## Begin
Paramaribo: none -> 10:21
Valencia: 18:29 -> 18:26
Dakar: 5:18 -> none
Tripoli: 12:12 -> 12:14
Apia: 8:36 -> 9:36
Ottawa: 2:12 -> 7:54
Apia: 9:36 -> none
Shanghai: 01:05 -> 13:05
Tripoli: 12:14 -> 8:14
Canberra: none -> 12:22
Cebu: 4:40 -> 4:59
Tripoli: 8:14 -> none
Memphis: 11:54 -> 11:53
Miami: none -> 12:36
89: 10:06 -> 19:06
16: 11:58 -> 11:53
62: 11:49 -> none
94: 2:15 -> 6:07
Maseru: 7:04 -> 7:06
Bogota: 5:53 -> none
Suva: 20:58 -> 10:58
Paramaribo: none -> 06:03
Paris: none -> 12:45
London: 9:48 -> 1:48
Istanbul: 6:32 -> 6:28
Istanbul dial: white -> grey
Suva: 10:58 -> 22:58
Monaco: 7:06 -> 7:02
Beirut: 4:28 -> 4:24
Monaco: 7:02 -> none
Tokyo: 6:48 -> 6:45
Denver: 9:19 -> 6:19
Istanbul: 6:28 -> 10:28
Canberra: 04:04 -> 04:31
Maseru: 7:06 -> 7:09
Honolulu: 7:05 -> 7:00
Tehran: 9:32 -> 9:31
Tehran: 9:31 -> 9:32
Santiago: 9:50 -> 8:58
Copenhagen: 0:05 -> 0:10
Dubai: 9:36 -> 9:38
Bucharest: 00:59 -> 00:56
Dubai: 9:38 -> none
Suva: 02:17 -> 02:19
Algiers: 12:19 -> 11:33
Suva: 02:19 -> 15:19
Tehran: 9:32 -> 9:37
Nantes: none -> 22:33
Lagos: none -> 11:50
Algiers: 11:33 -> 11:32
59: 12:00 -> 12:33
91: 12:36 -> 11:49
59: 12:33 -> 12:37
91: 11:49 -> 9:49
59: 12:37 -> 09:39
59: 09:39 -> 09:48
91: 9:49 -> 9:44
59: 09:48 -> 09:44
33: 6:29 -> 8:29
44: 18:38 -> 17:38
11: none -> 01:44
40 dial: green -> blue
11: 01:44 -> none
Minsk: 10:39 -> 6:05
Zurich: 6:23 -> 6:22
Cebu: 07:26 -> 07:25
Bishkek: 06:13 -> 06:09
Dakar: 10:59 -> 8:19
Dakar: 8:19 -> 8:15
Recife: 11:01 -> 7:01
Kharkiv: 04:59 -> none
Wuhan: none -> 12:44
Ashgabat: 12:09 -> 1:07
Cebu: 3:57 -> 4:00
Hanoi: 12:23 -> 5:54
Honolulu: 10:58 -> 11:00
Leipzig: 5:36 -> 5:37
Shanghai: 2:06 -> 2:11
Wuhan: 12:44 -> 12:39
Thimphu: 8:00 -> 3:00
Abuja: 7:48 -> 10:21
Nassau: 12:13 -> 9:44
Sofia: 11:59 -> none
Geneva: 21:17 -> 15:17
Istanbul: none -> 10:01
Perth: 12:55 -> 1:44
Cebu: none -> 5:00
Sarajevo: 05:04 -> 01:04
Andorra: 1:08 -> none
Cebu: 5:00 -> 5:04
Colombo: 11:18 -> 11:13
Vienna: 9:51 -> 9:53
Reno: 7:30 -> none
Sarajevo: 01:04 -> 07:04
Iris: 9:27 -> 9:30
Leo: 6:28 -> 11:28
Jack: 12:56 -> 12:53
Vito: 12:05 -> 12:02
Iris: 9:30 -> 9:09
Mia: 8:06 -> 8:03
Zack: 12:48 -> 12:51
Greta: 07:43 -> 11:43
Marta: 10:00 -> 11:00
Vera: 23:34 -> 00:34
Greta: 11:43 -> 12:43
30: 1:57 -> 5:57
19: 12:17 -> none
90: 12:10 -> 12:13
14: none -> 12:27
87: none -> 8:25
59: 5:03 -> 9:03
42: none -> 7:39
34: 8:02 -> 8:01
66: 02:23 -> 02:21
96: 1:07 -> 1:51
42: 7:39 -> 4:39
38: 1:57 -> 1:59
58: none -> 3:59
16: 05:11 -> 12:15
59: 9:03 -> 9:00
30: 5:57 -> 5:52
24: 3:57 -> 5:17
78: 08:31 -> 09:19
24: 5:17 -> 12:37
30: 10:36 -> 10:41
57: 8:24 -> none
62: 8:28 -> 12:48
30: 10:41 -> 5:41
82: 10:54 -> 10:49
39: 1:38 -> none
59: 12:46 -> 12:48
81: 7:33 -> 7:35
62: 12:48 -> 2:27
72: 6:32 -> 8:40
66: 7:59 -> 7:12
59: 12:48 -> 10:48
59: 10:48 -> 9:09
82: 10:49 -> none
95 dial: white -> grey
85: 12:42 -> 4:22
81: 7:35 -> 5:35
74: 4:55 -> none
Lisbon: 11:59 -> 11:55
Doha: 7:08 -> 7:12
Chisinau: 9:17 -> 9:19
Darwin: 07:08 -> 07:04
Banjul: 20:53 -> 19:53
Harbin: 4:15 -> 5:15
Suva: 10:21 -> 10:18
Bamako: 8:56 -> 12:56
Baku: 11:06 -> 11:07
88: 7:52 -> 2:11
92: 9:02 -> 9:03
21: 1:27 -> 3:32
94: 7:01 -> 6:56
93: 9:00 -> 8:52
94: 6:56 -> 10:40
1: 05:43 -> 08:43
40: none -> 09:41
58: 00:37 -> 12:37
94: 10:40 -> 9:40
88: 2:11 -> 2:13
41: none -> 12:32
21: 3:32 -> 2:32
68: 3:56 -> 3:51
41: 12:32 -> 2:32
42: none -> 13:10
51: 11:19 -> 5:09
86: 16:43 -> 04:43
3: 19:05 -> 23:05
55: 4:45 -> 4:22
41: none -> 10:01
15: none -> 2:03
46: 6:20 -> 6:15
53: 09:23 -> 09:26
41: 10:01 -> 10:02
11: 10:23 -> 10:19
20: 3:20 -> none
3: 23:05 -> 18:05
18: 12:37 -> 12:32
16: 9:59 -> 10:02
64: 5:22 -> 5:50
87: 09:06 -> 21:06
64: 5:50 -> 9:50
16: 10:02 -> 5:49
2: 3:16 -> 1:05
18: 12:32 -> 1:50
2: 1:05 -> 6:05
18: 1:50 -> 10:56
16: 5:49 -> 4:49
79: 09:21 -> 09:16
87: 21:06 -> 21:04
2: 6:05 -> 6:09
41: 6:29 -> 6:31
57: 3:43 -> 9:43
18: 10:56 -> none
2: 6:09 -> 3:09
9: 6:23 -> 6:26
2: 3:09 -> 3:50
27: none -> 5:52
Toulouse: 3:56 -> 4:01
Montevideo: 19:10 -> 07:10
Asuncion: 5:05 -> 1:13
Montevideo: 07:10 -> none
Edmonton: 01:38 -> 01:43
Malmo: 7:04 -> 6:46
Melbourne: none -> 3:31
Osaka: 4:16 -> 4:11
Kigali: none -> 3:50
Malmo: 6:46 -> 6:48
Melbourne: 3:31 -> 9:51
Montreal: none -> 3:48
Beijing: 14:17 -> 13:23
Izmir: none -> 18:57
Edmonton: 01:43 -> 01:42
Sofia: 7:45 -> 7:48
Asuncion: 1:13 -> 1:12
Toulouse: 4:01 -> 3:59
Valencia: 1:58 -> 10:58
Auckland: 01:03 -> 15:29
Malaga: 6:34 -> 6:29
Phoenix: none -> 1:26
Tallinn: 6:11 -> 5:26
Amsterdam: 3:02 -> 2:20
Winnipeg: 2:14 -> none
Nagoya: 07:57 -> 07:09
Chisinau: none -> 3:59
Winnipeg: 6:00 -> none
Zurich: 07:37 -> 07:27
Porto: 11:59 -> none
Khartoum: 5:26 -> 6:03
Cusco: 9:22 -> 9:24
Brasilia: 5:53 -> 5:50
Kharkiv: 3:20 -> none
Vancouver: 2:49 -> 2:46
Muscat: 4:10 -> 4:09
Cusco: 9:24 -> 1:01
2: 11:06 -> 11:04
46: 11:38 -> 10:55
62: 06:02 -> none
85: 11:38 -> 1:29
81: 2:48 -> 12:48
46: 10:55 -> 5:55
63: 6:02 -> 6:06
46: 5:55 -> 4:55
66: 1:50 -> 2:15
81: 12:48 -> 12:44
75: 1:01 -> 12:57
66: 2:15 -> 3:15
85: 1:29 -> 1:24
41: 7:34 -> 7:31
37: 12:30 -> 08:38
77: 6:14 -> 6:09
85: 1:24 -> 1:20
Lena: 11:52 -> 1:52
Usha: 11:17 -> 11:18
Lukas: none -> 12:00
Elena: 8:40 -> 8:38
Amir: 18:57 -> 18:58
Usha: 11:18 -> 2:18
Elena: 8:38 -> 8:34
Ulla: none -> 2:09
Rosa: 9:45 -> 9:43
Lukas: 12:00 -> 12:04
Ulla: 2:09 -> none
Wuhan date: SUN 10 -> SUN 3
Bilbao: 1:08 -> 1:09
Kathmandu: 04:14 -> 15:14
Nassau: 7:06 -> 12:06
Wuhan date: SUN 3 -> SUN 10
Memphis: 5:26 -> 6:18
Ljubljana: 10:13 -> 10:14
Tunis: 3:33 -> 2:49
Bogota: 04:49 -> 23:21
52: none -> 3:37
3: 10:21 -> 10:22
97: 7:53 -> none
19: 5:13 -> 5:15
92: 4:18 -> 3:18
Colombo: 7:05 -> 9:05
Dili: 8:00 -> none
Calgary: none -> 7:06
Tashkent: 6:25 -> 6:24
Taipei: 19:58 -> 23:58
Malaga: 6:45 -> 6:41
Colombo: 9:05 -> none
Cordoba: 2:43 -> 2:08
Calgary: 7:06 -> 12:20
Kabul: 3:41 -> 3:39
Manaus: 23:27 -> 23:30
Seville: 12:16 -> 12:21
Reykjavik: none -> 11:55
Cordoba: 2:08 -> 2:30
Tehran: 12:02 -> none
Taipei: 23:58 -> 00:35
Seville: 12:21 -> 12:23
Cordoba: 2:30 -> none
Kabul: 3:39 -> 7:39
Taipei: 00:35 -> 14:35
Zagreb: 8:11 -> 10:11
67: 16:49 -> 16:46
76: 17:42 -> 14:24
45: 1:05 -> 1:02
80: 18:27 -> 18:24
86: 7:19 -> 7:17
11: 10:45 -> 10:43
## End
# Do this
Retype everything from the start of the records down to the line containing "Hanoi: 12:23 -> 5:54", including that line, and change nothing.

# Exercise solution
Paramaribo: none -> 10:21
Valencia: 18:29 -> 18:26
Dakar: 5:18 -> none
Tripoli: 12:12 -> 12:14
Apia: 8:36 -> 9:36
Ottawa: 2:12 -> 7:54
Apia: 9:36 -> none
Shanghai: 01:05 -> 13:05
Tripoli: 12:14 -> 8:14
Canberra: none -> 12:22
Cebu: 4:40 -> 4:59
Tripoli: 8:14 -> none
Memphis: 11:54 -> 11:53
Miami: none -> 12:36
89: 10:06 -> 19:06
16: 11:58 -> 11:53
62: 11:49 -> none
94: 2:15 -> 6:07
Maseru: 7:04 -> 7:06
Bogota: 5:53 -> none
Suva: 20:58 -> 10:58
Paramaribo: none -> 06:03
Paris: none -> 12:45
London: 9:48 -> 1:48
Istanbul: 6:32 -> 6:28
Istanbul dial: white -> grey
Suva: 10:58 -> 22:58
Monaco: 7:06 -> 7:02
Beirut: 4:28 -> 4:24
Monaco: 7:02 -> none
Tokyo: 6:48 -> 6:45
Denver: 9:19 -> 6:19
Istanbul: 6:28 -> 10:28
Canberra: 04:04 -> 04:31
Maseru: 7:06 -> 7:09
Honolulu: 7:05 -> 7:00
Tehran: 9:32 -> 9:31
Tehran: 9:31 -> 9:32
Santiago: 9:50 -> 8:58
Copenhagen: 0:05 -> 0:10
Dubai: 9:36 -> 9:38
Bucharest: 00:59 -> 00:56
Dubai: 9:38 -> none
Suva: 02:17 -> 02:19
Algiers: 12:19 -> 11:33
Suva: 02:19 -> 15:19
Tehran: 9:32 -> 9:37
Nantes: none -> 22:33
Lagos: none -> 11:50
Algiers: 11:33 -> 11:32
59: 12:00 -> 12:33
91: 12:36 -> 11:49
59: 12:33 -> 12:37
91: 11:49 -> 9:49
59: 12:37 -> 09:39
59: 09:39 -> 09:48
91: 9:49 -> 9:44
59: 09:48 -> 09:44
33: 6:29 -> 8:29
44: 18:38 -> 17:38
11: none -> 01:44
40 dial: green -> blue
11: 01:44 -> none
Minsk: 10:39 -> 6:05
Zurich: 6:23 -> 6:22
Cebu: 07:26 -> 07:25
Bishkek: 06:13 -> 06:09
Dakar: 10:59 -> 8:19
Dakar: 8:19 -> 8:15
Recife: 11:01 -> 7:01
Kharkiv: 04:59 -> none
Wuhan: none -> 12:44
Ashgabat: 12:09 -> 1:07
Cebu: 3:57 -> 4:00
Hanoi: 12:23 -> 5:54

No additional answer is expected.